◆ **PROBLEM TO WORK ON**:
Your output must be the line containing "U4: NAND 74HC132" followed by every later line in the entries below, all copied exactly.

◆ **MATERIAL TO PROCESS**:
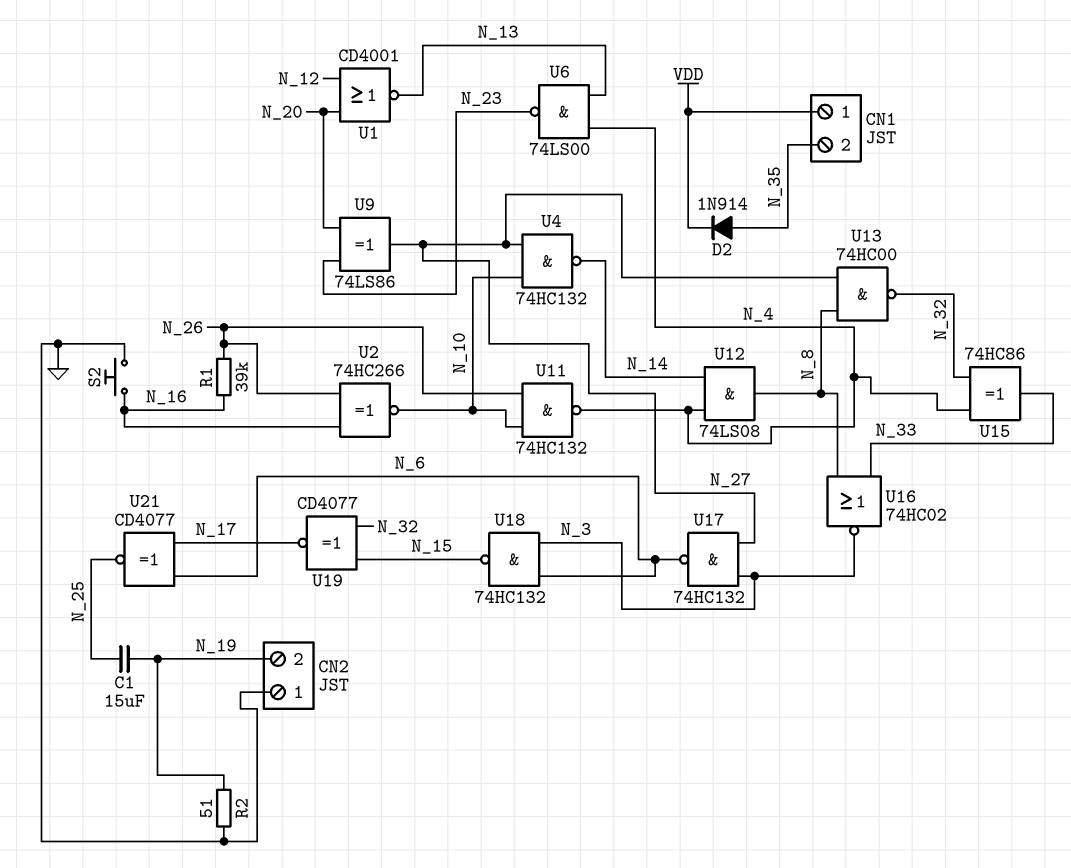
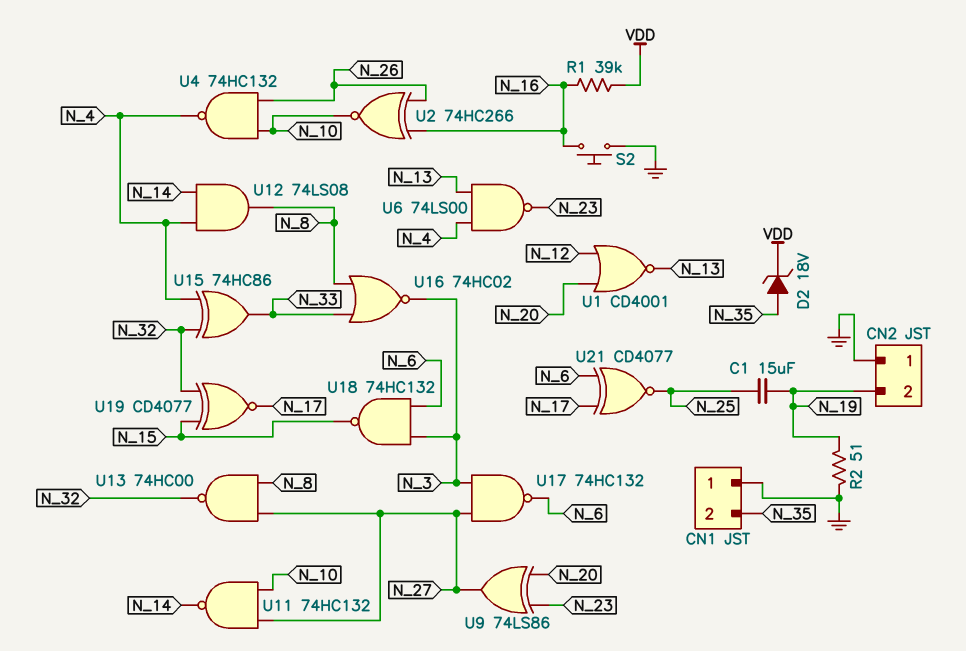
CN1 pin 1: VDD -> GND
D2: diode 1N914 (A N_35, K VDD) -> zener 18V (A N_35, K VDD)
R1: 39k (N_16, N_26) -> 39k (N_16, VDD)
U4: NAND 74HC132 (in N_10, in N_27, out N_14) -> NAND 74HC132 (in N_10, in N_26, out N_4)
U11: NAND 74HC132 (in N_10, in N_26, out N_4) -> NAND 74HC132 (in N_10, in N_27, out N_14)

◆ **RESULT OF THE EXERCISE**:
U4: NAND 74HC132 (in N_10, in N_27, out N_14) -> NAND 74HC132 (in N_10, in N_26, out N_4)
U11: NAND 74HC132 (in N_10, in N_26, out N_4) -> NAND 74HC132 (in N_10, in N_27, out N_14)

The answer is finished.